PROVIDED RECORDS:
Start of Block
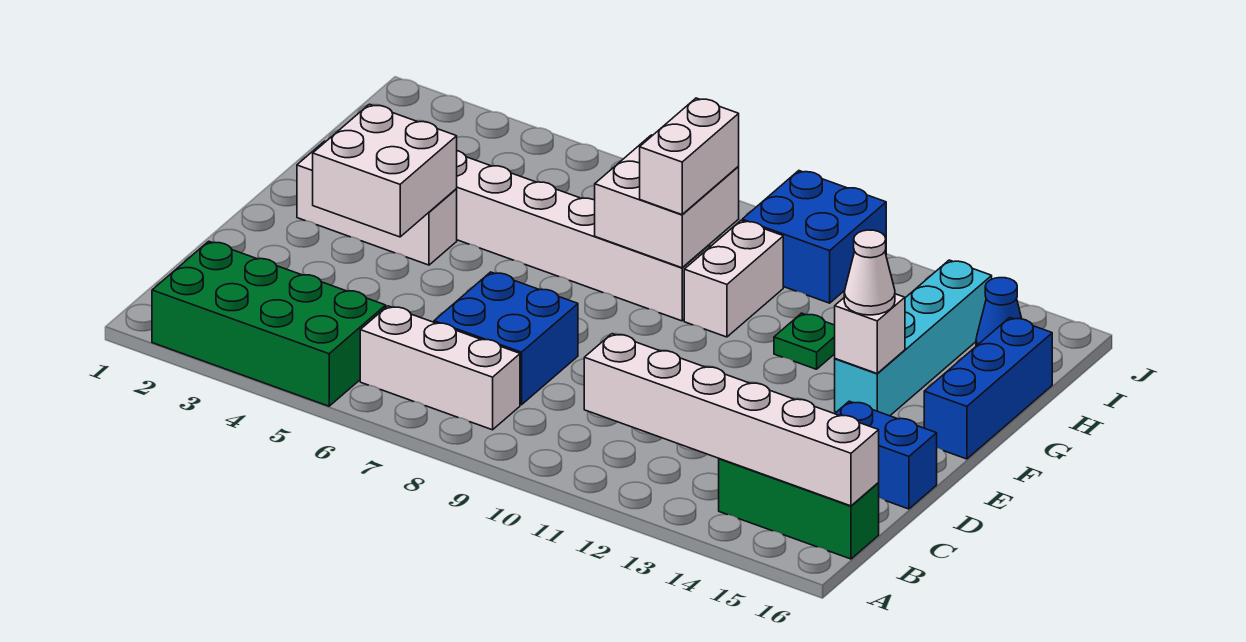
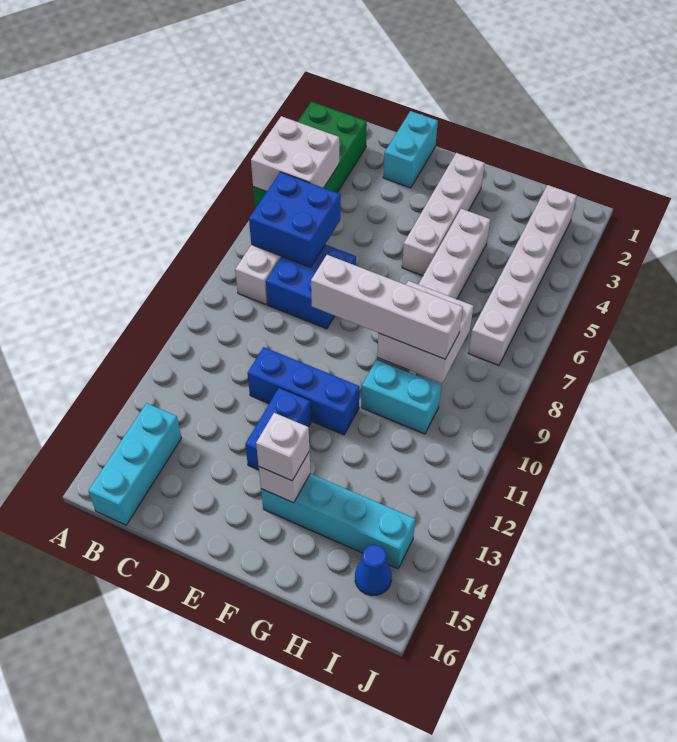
white brick B11:B16 level 2 -> white brick I2:I7 level 1
green brick B14:B16 level 1 -> cyan brick B14:B16 level 1
none -> cyan brick D1:D2 level 1
blue brick D15:D16 level 1 -> blue brick E12:E13 level 1
white brick E3:F4 level 2 -> white brick A4:B5 level 2
white brick F2:F4 level 1 -> white brick F2:F5 level 1
white cone F14 level 3 -> white brick F14 level 3
blue brick F16:H16 level 1 -> blue brick D11:F11 level 1
white brick G9:H9 level 3 -> white brick E9:H9 level 3
white brick G10:H10 level 1 -> cyan brick G10:H10 level 1
green plate G12 level 1 -> none
blue brick I10:J11 level 1 -> blue brick B6:C7 level 2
End of Block
WORK REQUIRED:
An exact copy of the material above is required, free of any pictures.

TASK RESPONSE:
white brick B11:B16 level 2 -> white brick I2:I7 level 1
green brick B14:B16 level 1 -> cyan brick B14:B16 level 1
none -> cyan brick D1:D2 level 1
blue brick D15:D16 level 1 -> blue brick E12:E13 level 1
white brick E3:F4 level 2 -> white brick A4:B5 level 2
white brick F2:F4 level 1 -> white brick F2:F5 level 1
white cone F14 level 3 -> white brick F14 level 3
blue brick F16:H16 level 1 -> blue brick D11:F11 level 1
white brick G9:H9 level 3 -> white brick E9:H9 level 3
white brick G10:H10 level 1 -> cyan brick G10:H10 level 1
green plate G12 level 1 -> none
blue brick I10:J11 level 1 -> blue brick B6:C7 level 2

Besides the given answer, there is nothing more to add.